» **Work item**:
Which of the lines below include "yellow"? Each one should be copied out.

Colored object listings
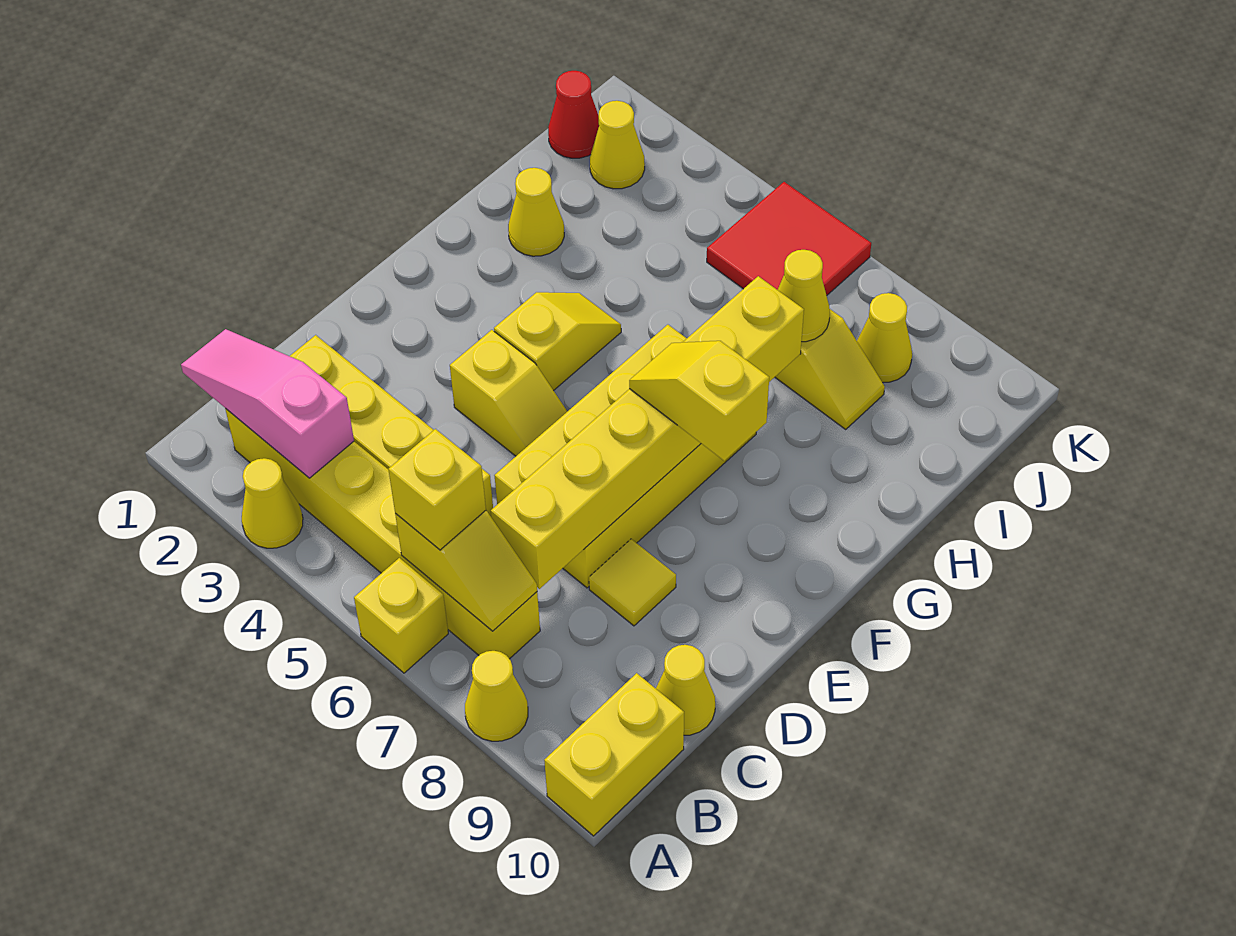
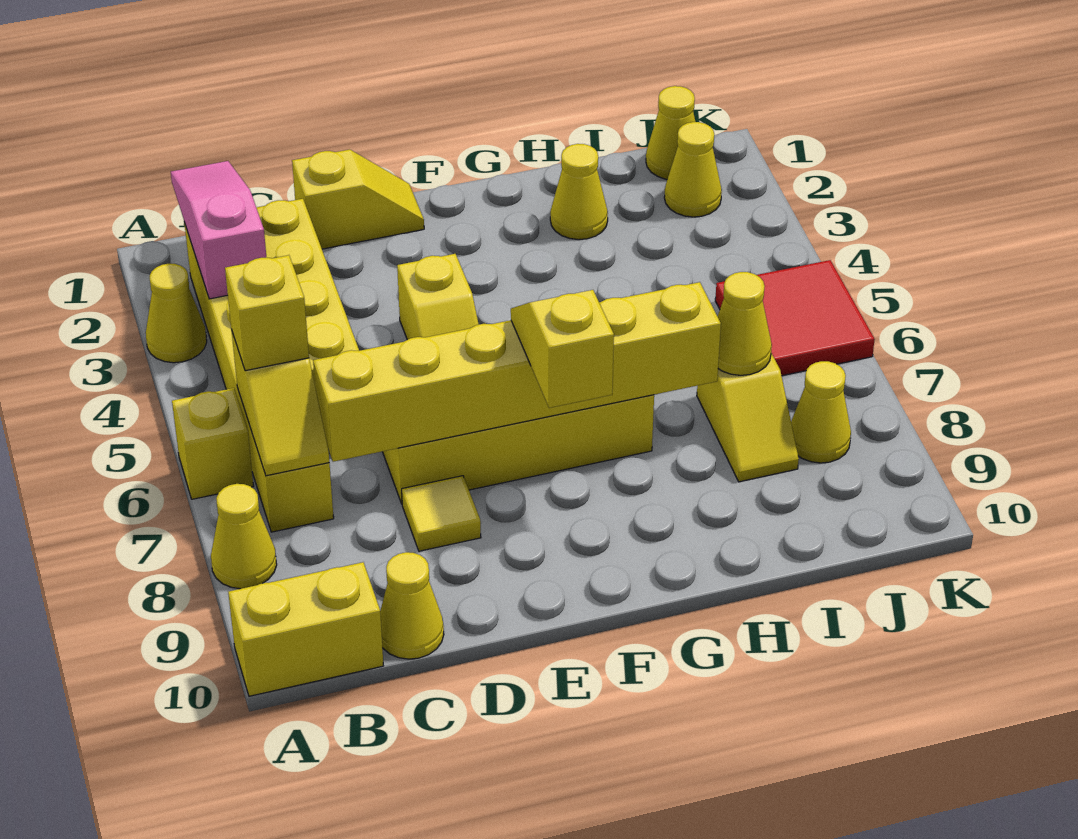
yellow slope F4:G4 level 1 top F -> yellow slope D1:E1 level 1 top D
red cone J1 level 1 -> yellow cone J1 level 1

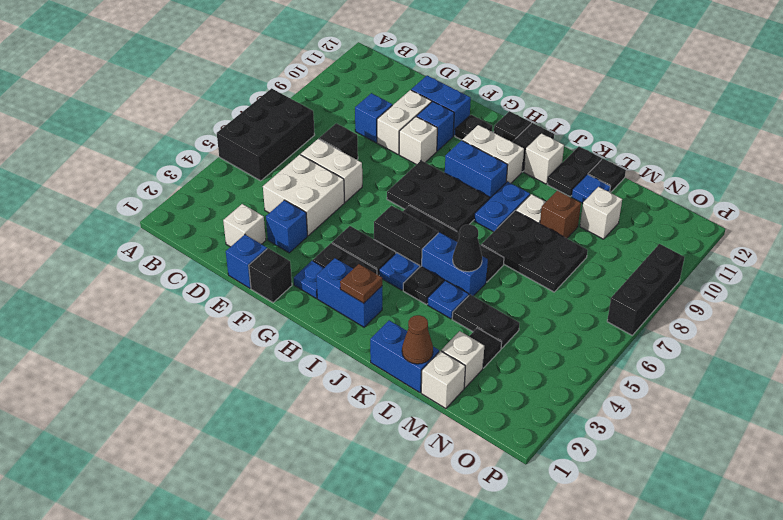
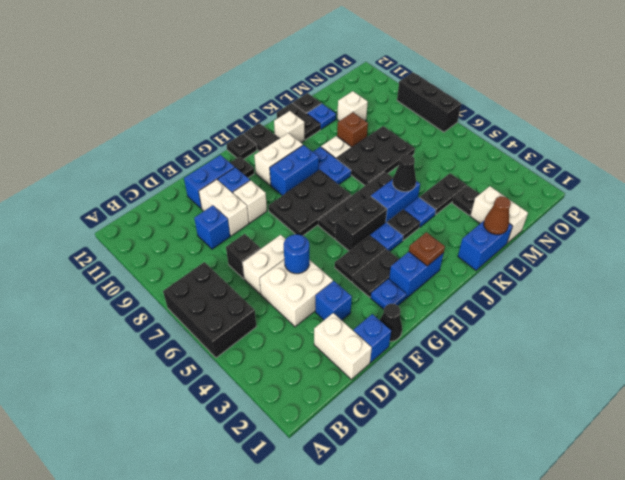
white brick D2 level 1 -> white brick D1:D2 level 1
none -> blue round brick E5 level 2
black brick F1 level 1 -> black cone F1 level 1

» **Finished task**:
yellow slope F4:G4 level 1 top F -> yellow slope D1:E1 level 1 top D
red cone J1 level 1 -> yellow cone J1 level 1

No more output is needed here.